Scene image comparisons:
Segment Open

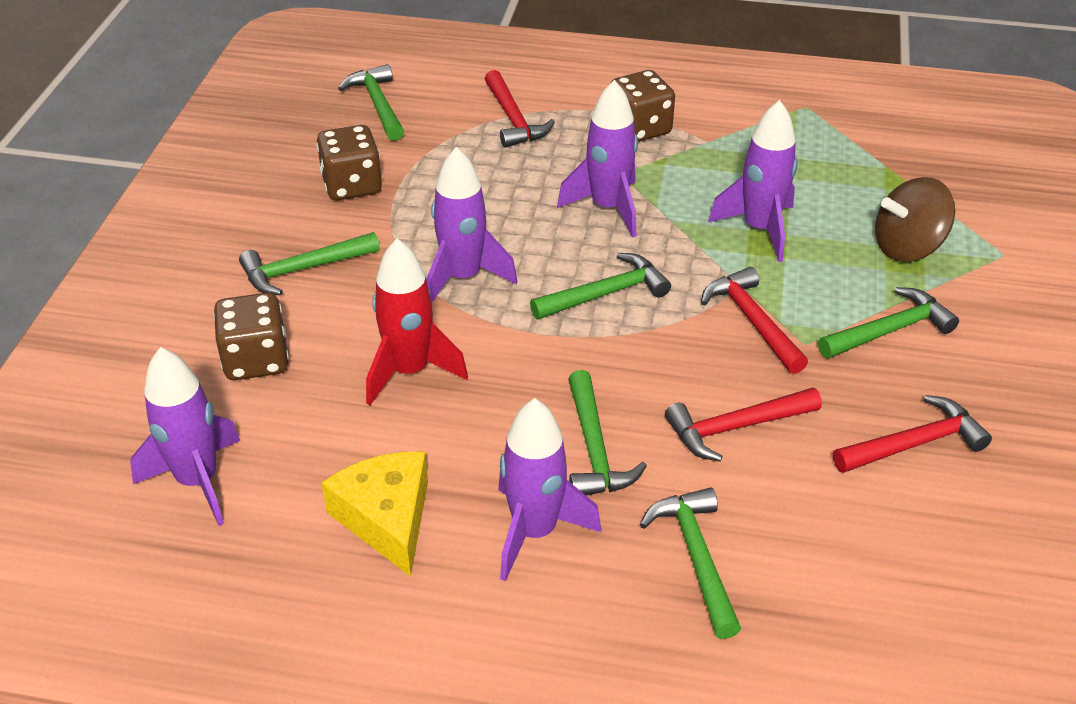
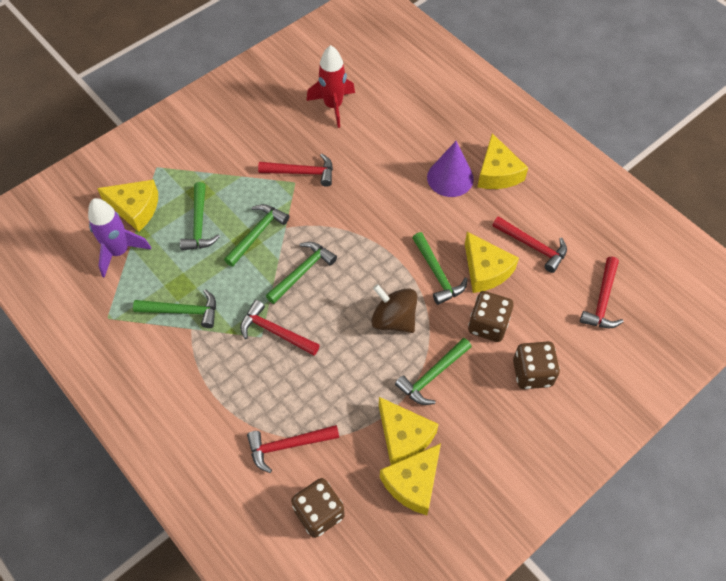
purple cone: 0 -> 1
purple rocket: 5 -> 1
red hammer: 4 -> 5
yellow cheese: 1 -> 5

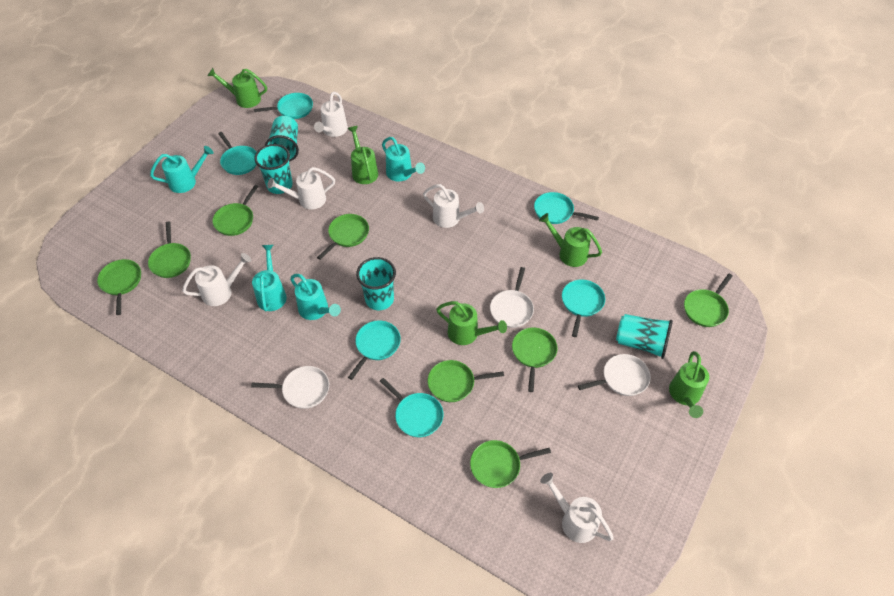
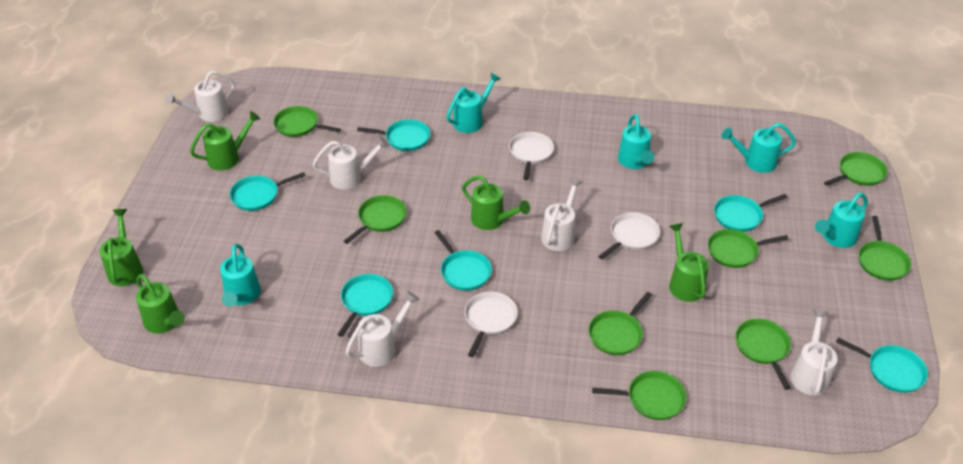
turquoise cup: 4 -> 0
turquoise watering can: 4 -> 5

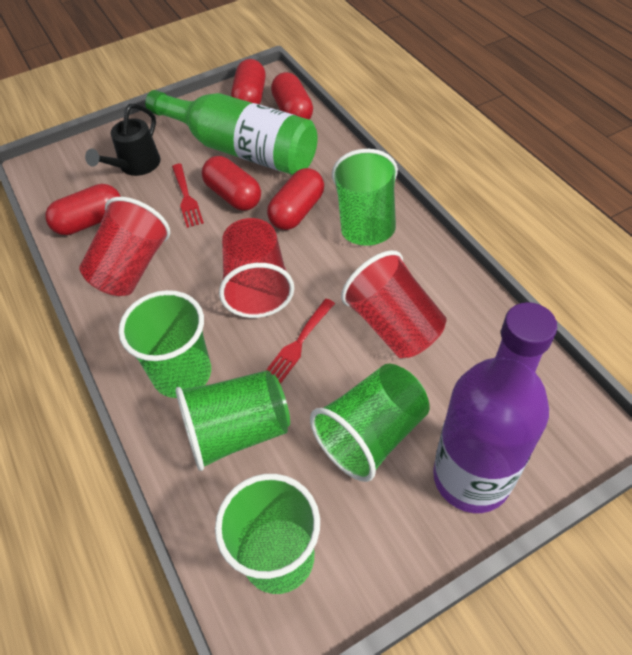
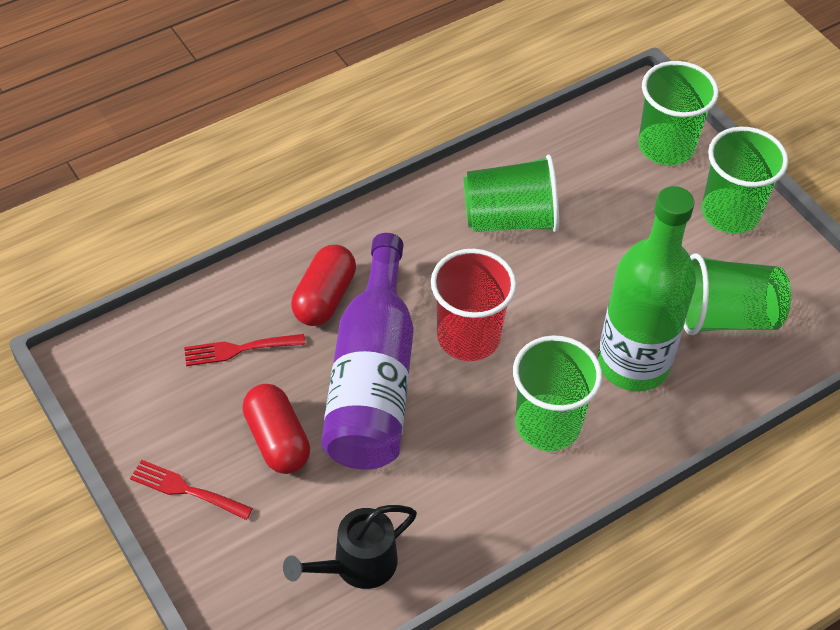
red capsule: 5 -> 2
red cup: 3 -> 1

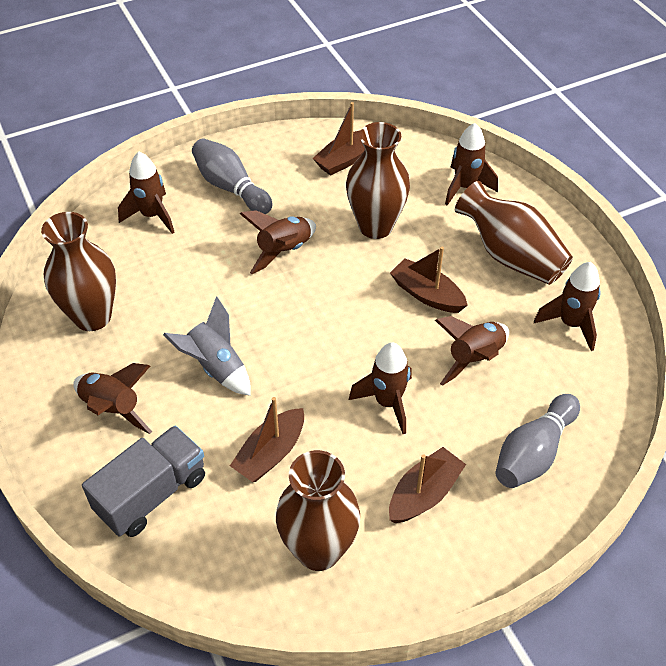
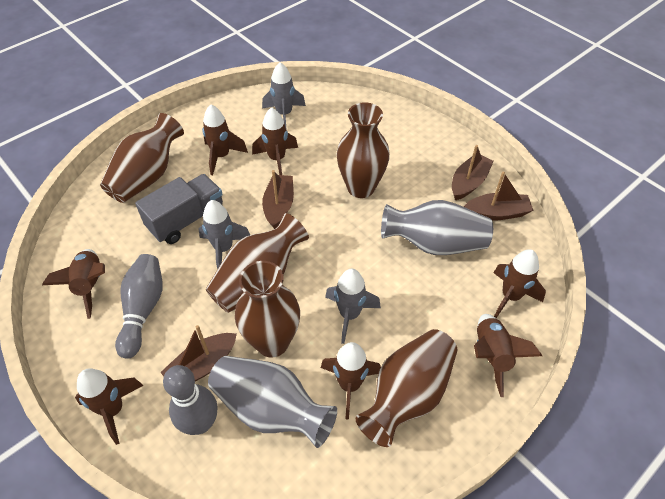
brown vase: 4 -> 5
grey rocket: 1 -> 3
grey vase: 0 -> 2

Segment Closed

§ **WORK REQUIRED**: Each record should be printed again precisely, though not its pictures.

§ **FINISHED TASK**:
purple cone: 0 -> 1
purple rocket: 5 -> 1
red hammer: 4 -> 5
yellow cheese: 1 -> 5

turquoise cup: 4 -> 0
turquoise watering can: 4 -> 5

red capsule: 5 -> 2
red cup: 3 -> 1

brown vase: 4 -> 5
grey rocket: 1 -> 3
grey vase: 0 -> 2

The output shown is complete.